• _What you should do_: The records beneath should be printed exactly, and the pictures are to be left out.

• _Input material_:
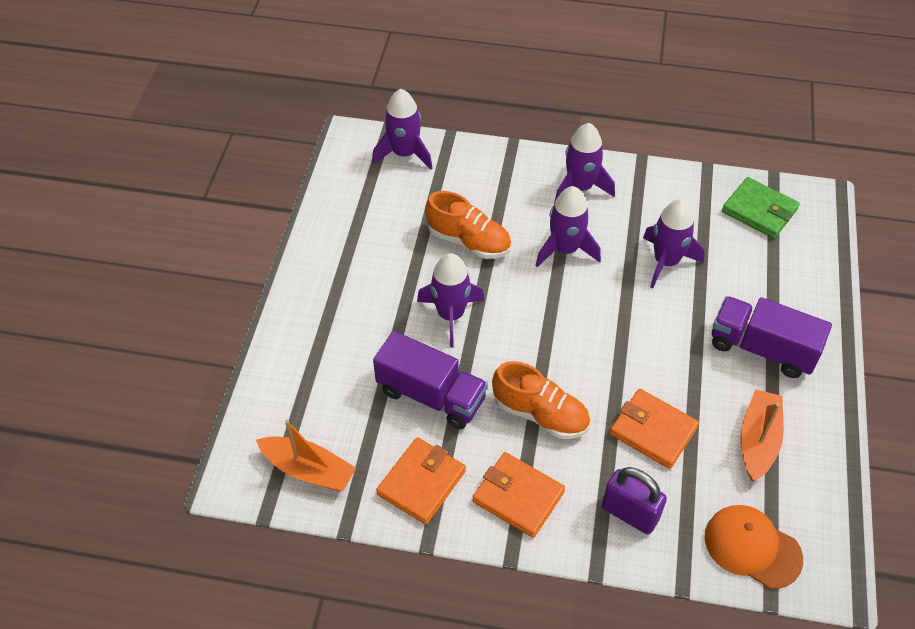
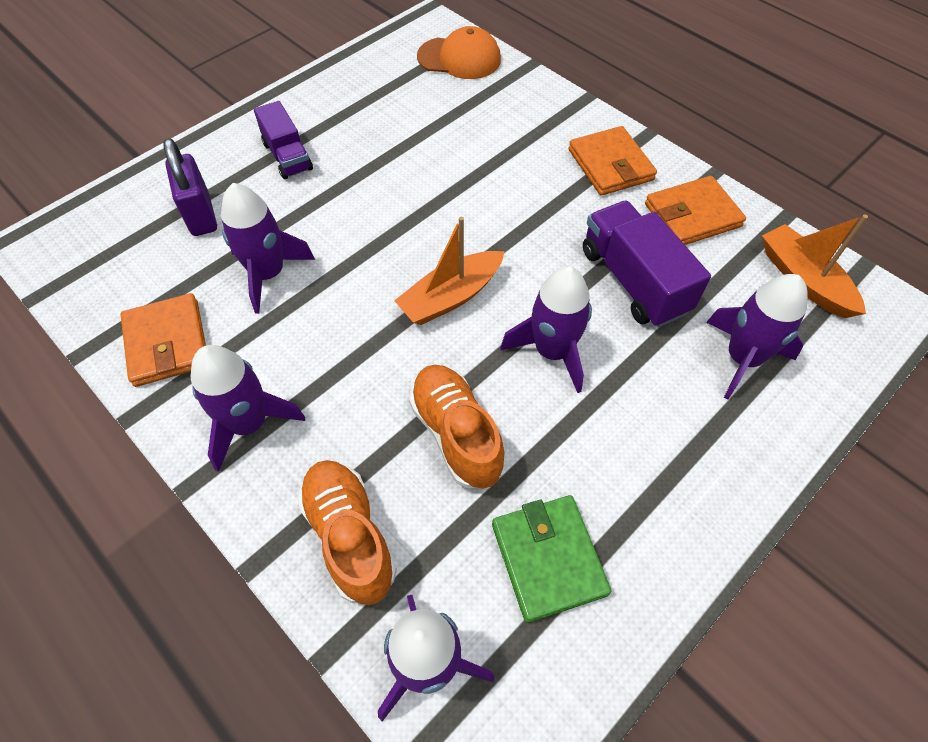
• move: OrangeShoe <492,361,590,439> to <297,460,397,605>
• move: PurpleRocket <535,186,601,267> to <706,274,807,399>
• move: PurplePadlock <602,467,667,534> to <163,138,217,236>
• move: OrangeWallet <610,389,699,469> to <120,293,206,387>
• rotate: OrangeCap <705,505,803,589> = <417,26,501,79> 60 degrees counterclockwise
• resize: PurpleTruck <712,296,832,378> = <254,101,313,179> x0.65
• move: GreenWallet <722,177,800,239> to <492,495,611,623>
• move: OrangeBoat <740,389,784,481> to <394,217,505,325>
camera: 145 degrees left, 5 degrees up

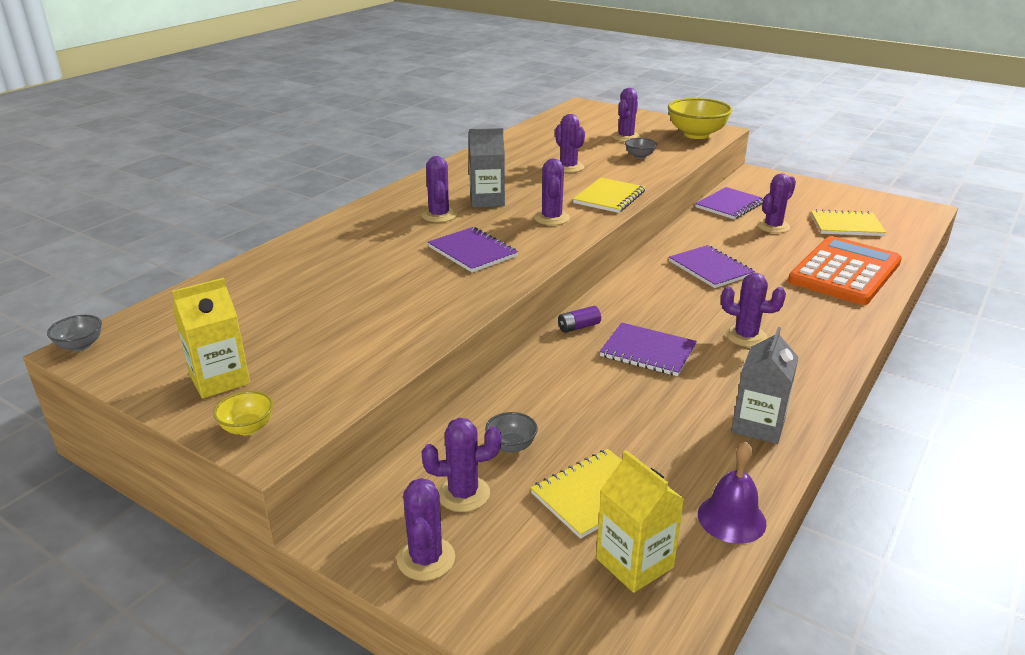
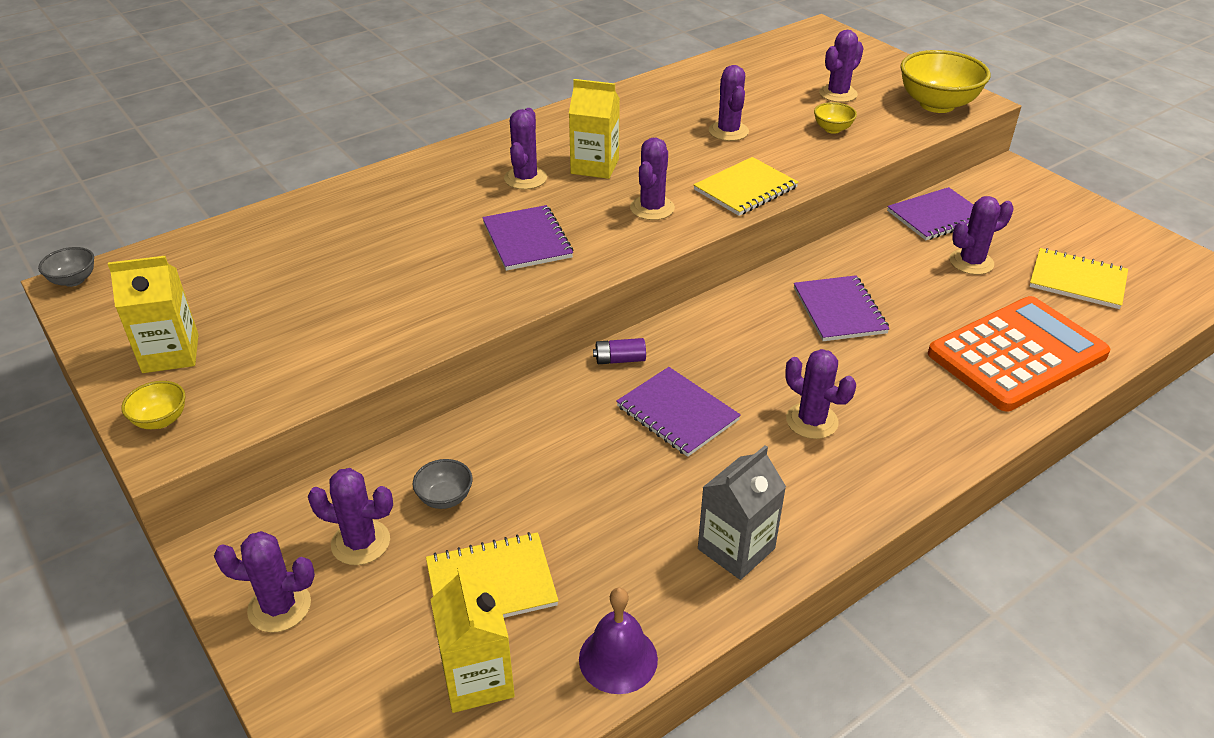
• rotate: PurpleCactus <397,478,455,581> = <214,531,315,633> 75 degrees clockwise
• recolor: GreyCarton <469,128,505,208> to YellowCarton <569,79,620,179>
• recolor: GreyBowl <625,138,657,159> to YellowBowl <814,102,857,134>
camera: 20 degrees right, 10 degrees up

• _Written reply_:
• move: OrangeShoe <492,361,590,439> to <297,460,397,605>
• move: PurpleRocket <535,186,601,267> to <706,274,807,399>
• move: PurplePadlock <602,467,667,534> to <163,138,217,236>
• move: OrangeWallet <610,389,699,469> to <120,293,206,387>
• rotate: OrangeCap <705,505,803,589> = <417,26,501,79> 60 degrees counterclockwise
• resize: PurpleTruck <712,296,832,378> = <254,101,313,179> x0.65
• move: GreenWallet <722,177,800,239> to <492,495,611,623>
• move: OrangeBoat <740,389,784,481> to <394,217,505,325>
camera: 145 degrees left, 5 degrees up

• rotate: PurpleCactus <397,478,455,581> = <214,531,315,633> 75 degrees clockwise
• recolor: GreyCarton <469,128,505,208> to YellowCarton <569,79,620,179>
• recolor: GreyBowl <625,138,657,159> to YellowBowl <814,102,857,134>
camera: 20 degrees right, 10 degrees up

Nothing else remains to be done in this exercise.